SUPPLIED RECORDS
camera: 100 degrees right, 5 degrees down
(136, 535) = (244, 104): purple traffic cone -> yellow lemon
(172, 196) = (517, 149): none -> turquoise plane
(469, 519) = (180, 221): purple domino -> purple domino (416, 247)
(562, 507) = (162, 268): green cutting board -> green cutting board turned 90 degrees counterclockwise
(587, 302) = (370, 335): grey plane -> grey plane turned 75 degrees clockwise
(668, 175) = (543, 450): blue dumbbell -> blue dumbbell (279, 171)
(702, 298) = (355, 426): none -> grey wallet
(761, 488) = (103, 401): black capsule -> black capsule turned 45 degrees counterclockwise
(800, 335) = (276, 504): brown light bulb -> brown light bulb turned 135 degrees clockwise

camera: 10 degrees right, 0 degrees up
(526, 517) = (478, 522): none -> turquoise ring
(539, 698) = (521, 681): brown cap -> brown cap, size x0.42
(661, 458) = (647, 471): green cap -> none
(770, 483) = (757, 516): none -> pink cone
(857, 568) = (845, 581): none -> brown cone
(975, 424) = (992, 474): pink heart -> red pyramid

==

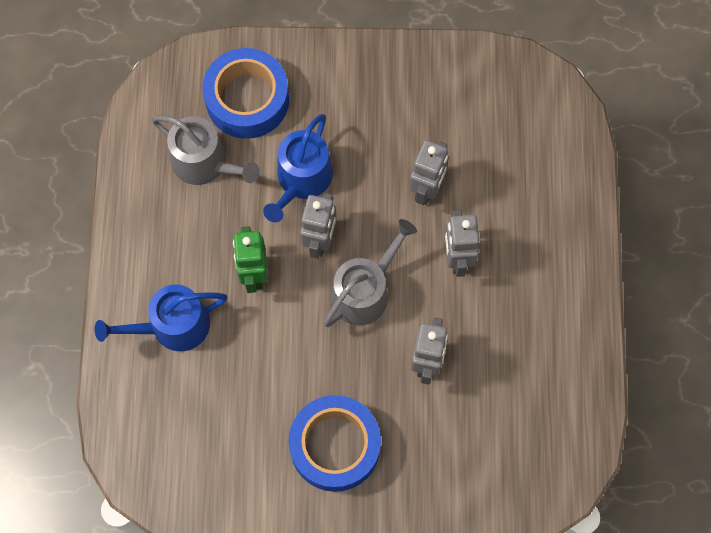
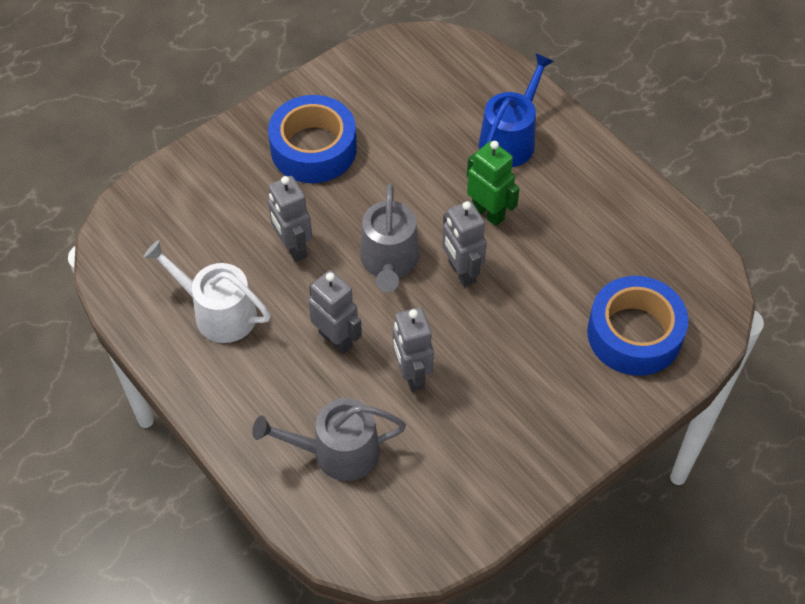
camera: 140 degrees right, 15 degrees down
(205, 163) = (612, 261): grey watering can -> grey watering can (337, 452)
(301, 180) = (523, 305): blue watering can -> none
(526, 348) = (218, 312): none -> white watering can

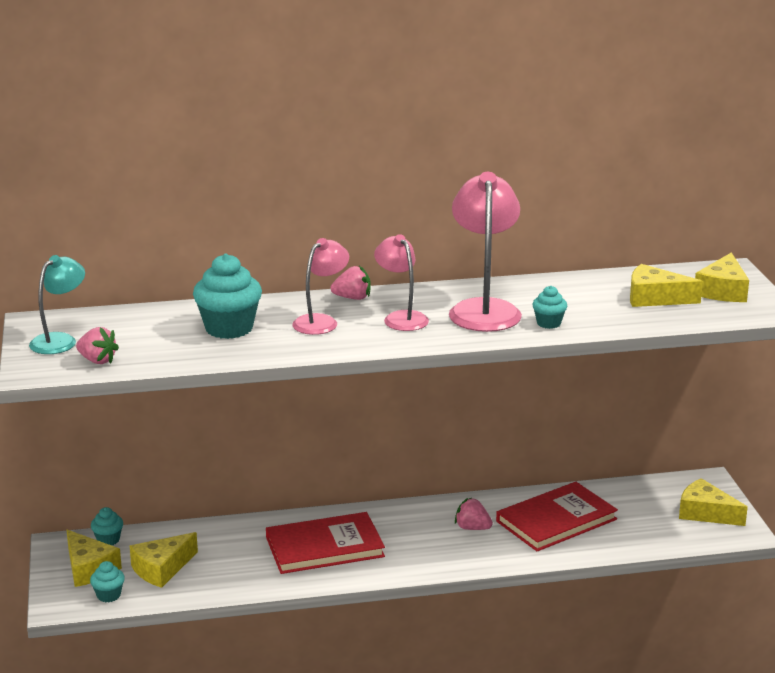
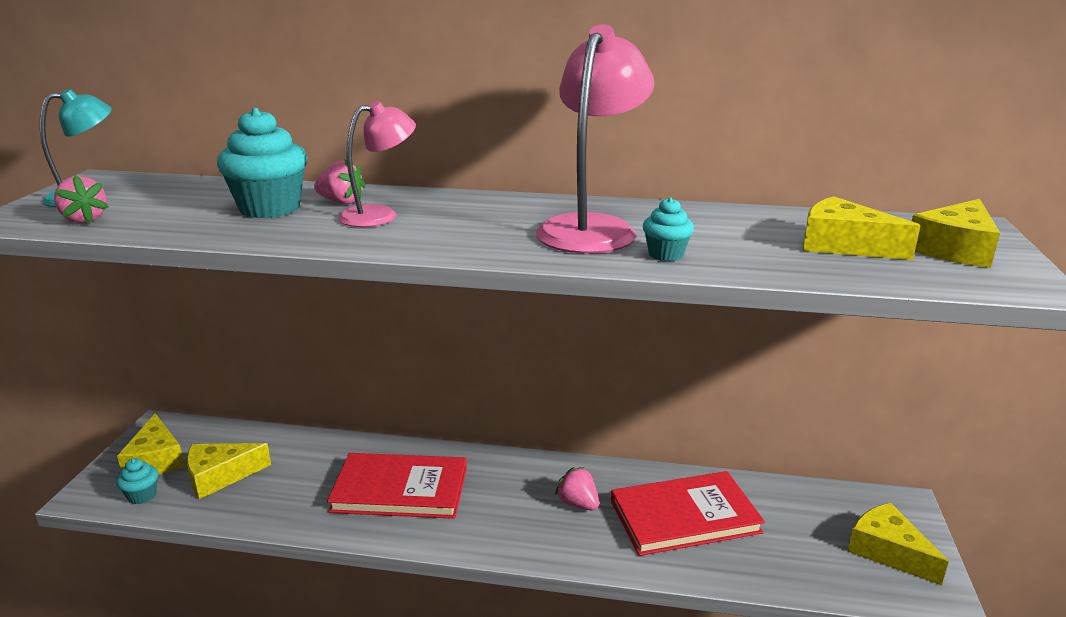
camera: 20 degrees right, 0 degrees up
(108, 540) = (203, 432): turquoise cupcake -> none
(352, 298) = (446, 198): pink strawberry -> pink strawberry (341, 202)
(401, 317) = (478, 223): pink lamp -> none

EXERCISE OBJECTIVE
Please output exactly the lines between the one holding "(352, 298) = (446, 198): pink" and the one holding "(401, 317) = (478, 223): pink lamp -> none" in the records above, inclusive, and nothing more.

ANSWER BOX
(352, 298) = (446, 198): pink strawberry -> pink strawberry (341, 202)
(401, 317) = (478, 223): pink lamp -> none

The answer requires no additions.